▶ **Raw data**
[Start of section]
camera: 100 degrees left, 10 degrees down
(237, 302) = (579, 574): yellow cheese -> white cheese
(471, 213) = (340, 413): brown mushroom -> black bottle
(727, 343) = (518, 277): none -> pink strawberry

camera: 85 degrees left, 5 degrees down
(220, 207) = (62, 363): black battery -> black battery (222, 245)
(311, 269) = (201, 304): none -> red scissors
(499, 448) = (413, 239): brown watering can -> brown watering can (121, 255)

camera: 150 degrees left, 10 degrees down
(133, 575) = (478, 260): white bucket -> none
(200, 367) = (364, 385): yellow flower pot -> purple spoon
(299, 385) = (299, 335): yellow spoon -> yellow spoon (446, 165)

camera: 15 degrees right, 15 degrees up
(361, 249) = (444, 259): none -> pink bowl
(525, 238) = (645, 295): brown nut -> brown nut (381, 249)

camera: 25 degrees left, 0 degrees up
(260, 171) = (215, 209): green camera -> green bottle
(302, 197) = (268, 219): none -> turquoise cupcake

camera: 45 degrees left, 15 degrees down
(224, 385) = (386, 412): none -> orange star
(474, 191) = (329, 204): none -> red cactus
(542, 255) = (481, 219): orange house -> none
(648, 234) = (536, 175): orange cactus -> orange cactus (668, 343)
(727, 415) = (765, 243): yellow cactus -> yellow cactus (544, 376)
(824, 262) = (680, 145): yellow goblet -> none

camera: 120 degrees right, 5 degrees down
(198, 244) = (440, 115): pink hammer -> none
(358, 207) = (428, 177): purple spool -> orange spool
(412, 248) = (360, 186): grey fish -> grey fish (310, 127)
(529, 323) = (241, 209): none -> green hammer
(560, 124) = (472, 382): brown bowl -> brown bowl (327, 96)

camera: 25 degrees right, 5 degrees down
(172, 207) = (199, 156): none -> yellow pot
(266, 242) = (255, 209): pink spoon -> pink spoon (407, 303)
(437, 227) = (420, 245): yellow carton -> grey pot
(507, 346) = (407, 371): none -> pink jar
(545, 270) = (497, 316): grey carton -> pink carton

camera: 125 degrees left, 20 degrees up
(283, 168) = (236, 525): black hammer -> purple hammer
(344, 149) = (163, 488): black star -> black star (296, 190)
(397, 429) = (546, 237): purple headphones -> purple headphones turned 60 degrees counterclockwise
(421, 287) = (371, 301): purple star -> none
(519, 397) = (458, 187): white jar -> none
[End of section]
▶ **Exercise description**
Keep both end lines and retype everything in the records above from the line containing "(525, 238) = (645, 295): brown" through the line containing "camera: 25 degrees right, 5 degrees down", exactly, with nothing else.

▶ **Result**
(525, 238) = (645, 295): brown nut -> brown nut (381, 249)

camera: 25 degrees left, 0 degrees up
(260, 171) = (215, 209): green camera -> green bottle
(302, 197) = (268, 219): none -> turquoise cupcake

camera: 45 degrees left, 15 degrees down
(224, 385) = (386, 412): none -> orange star
(474, 191) = (329, 204): none -> red cactus
(542, 255) = (481, 219): orange house -> none
(648, 234) = (536, 175): orange cactus -> orange cactus (668, 343)
(727, 415) = (765, 243): yellow cactus -> yellow cactus (544, 376)
(824, 262) = (680, 145): yellow goblet -> none

camera: 120 degrees right, 5 degrees down
(198, 244) = (440, 115): pink hammer -> none
(358, 207) = (428, 177): purple spool -> orange spool
(412, 248) = (360, 186): grey fish -> grey fish (310, 127)
(529, 323) = (241, 209): none -> green hammer
(560, 124) = (472, 382): brown bowl -> brown bowl (327, 96)

camera: 25 degrees right, 5 degrees down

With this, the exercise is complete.